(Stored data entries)
....
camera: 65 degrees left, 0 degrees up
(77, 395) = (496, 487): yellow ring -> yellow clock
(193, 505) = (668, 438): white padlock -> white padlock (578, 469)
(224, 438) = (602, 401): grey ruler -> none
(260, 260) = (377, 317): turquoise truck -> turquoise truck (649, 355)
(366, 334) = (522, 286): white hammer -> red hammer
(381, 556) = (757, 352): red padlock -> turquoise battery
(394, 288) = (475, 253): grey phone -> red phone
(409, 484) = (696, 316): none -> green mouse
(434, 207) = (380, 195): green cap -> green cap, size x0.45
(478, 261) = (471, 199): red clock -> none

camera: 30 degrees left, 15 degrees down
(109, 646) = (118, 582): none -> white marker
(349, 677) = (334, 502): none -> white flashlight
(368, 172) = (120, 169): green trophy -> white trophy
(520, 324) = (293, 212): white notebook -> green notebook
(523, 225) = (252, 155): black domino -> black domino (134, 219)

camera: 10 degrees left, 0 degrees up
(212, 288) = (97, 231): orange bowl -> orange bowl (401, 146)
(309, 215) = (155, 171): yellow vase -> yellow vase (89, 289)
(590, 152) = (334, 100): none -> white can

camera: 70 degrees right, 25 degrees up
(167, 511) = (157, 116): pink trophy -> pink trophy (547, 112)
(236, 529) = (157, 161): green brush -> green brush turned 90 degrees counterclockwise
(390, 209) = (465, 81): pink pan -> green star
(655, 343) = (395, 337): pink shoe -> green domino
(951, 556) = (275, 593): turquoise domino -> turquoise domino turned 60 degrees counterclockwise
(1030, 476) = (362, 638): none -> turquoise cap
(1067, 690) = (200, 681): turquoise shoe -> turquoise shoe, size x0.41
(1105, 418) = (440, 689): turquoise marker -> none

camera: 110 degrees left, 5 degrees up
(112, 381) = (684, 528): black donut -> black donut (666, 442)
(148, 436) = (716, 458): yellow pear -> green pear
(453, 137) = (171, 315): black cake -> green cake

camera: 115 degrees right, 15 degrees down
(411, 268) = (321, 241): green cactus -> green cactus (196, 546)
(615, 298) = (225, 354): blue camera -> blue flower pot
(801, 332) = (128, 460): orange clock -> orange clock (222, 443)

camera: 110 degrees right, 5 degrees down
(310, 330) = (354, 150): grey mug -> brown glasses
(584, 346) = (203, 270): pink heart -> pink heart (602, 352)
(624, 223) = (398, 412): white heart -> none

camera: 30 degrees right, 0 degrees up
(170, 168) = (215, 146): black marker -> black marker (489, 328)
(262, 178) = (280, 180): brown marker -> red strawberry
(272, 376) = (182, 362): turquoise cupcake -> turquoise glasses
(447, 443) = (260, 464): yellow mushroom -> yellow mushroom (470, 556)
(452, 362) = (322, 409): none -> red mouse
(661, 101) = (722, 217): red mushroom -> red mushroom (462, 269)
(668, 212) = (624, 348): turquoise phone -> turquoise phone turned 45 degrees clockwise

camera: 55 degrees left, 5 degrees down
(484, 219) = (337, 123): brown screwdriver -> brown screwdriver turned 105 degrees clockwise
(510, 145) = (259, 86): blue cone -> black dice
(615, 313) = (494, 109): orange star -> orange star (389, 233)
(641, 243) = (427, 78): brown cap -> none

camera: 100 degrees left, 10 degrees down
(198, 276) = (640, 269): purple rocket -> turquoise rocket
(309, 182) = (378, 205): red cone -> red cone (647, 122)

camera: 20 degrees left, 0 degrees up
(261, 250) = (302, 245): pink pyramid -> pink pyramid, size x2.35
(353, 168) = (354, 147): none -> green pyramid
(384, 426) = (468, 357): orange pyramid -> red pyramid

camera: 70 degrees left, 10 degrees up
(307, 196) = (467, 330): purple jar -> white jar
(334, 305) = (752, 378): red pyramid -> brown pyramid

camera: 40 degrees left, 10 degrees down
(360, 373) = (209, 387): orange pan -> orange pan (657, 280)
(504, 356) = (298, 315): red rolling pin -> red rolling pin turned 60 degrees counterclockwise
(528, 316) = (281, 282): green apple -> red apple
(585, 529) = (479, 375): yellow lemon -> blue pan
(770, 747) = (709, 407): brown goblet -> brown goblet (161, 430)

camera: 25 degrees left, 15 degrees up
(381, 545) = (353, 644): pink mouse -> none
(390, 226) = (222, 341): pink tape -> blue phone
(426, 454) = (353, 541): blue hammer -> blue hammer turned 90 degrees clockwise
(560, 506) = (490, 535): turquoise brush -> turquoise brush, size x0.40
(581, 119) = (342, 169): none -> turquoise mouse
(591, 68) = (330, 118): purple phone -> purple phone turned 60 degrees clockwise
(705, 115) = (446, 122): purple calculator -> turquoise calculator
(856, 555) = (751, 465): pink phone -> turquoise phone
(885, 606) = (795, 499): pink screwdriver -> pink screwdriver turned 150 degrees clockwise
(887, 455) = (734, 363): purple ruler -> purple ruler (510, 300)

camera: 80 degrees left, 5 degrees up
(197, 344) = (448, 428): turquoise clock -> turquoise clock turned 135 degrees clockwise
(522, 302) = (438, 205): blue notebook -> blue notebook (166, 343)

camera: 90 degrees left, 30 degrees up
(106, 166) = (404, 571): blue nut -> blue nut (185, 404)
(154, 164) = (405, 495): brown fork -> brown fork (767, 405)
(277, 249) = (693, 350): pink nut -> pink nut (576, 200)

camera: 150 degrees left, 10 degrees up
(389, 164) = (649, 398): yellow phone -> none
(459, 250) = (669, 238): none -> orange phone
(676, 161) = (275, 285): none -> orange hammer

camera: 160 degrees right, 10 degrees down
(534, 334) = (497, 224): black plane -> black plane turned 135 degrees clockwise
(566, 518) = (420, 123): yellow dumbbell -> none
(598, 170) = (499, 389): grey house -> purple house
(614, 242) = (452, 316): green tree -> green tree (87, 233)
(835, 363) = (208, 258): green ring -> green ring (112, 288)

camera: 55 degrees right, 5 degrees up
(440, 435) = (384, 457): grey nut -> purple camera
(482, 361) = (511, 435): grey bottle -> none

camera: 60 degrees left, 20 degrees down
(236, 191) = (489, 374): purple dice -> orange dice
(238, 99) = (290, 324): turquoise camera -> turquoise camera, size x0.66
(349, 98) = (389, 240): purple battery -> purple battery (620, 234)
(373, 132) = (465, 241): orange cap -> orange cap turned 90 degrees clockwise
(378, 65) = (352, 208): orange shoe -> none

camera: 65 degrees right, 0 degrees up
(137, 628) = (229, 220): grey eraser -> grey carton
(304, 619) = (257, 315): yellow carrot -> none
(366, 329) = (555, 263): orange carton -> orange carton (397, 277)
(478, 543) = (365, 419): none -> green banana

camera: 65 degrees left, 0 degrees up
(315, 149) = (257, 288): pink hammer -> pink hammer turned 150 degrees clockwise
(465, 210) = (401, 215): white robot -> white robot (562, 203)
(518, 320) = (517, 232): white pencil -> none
....
**WORK ORDER**:
Find every line in the records that has the word "cone". Copy those lines.

**REPLY TO THE EXERCISE**:
(510, 145) = (259, 86): blue cone -> black dice
(309, 182) = (378, 205): red cone -> red cone (647, 122)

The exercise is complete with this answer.